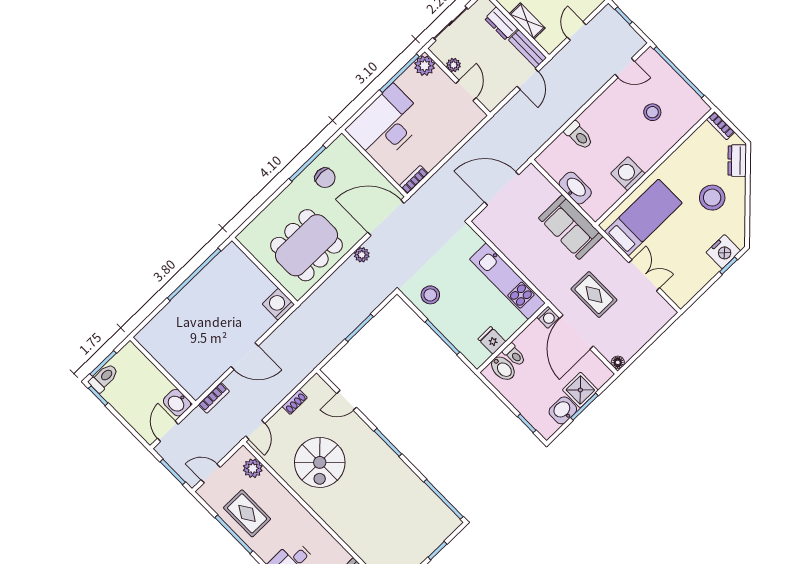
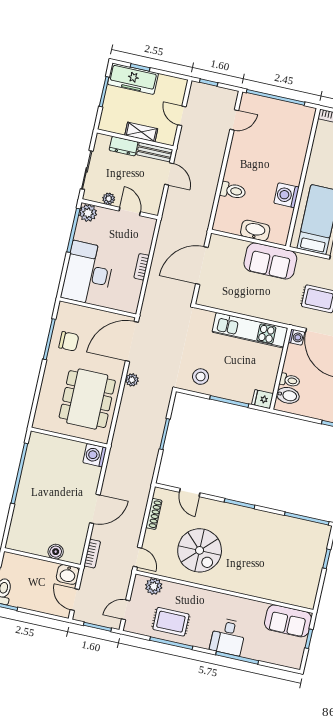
stool: (652, 112) -> (275, 139), removed
bookcase: (414, 180) -> (142, 267), moved
fridge: (492, 340) -> (262, 399), moved
boiler: (180, 373) -> (56, 552), added
door: (347, 400) -> (190, 493), hinge flipped
shoe rack: (295, 402) -> (154, 514), width x1.43

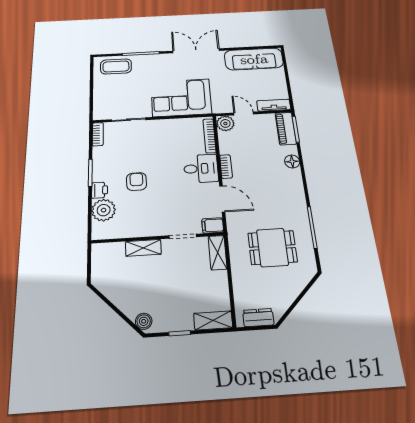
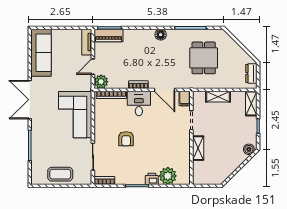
coffee table: (116, 66) -> (60, 174), moved, turned 90
floor lamp: (292, 161) -> (161, 35), moved
armchair: (136, 182) -> (126, 139), moved, turned -89
door: (222, 199) -> (165, 90), swing flipped
shelving: (218, 253) -> (218, 97), moved

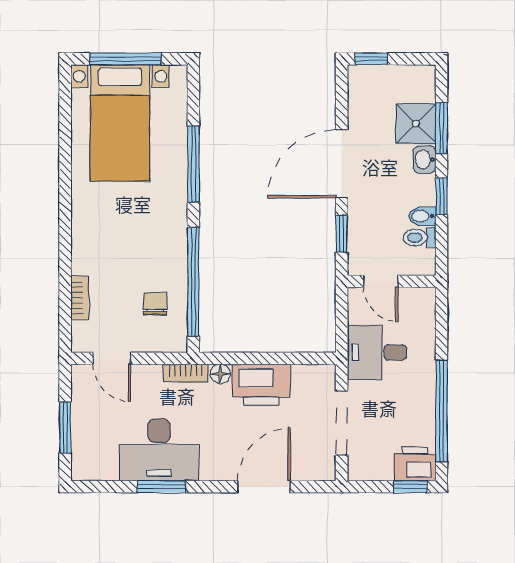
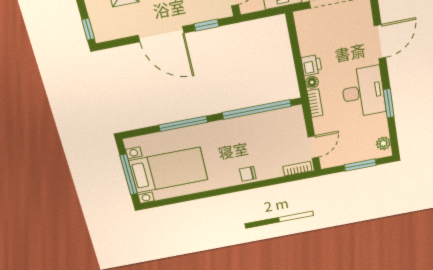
bookcase: (80, 298) -> (297, 169), moved
chair: (155, 304) -> (248, 174), moved
printer: (261, 385) -> (311, 65), width x0.53, depth x0.68
desk: (159, 450) -> (363, 92), moved
plant: (95, 469) -> (383, 143), added
door: (264, 487) -> (380, 42), swing flipped

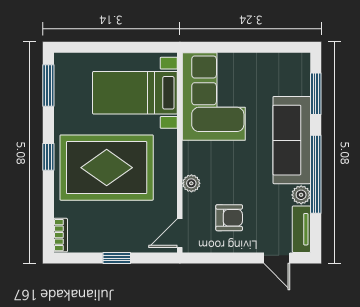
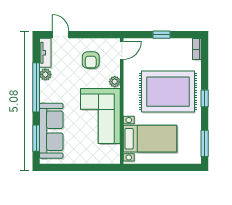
corner sofa: (214, 97) -> (100, 116), moved
sofa: (292, 140) -> (51, 131), moved
armchair: (229, 218) -> (91, 60), turned -90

# What you will do
Reproduce, with the pictures omitted, exactly those lines that run from the line with "door: (264, 487) -> (380, 42), swing flipped" to the last line of the material, both ends included.

# Response area
door: (264, 487) -> (380, 42), swing flipped

corner sofa: (214, 97) -> (100, 116), moved
sofa: (292, 140) -> (51, 131), moved
armchair: (229, 218) -> (91, 60), turned -90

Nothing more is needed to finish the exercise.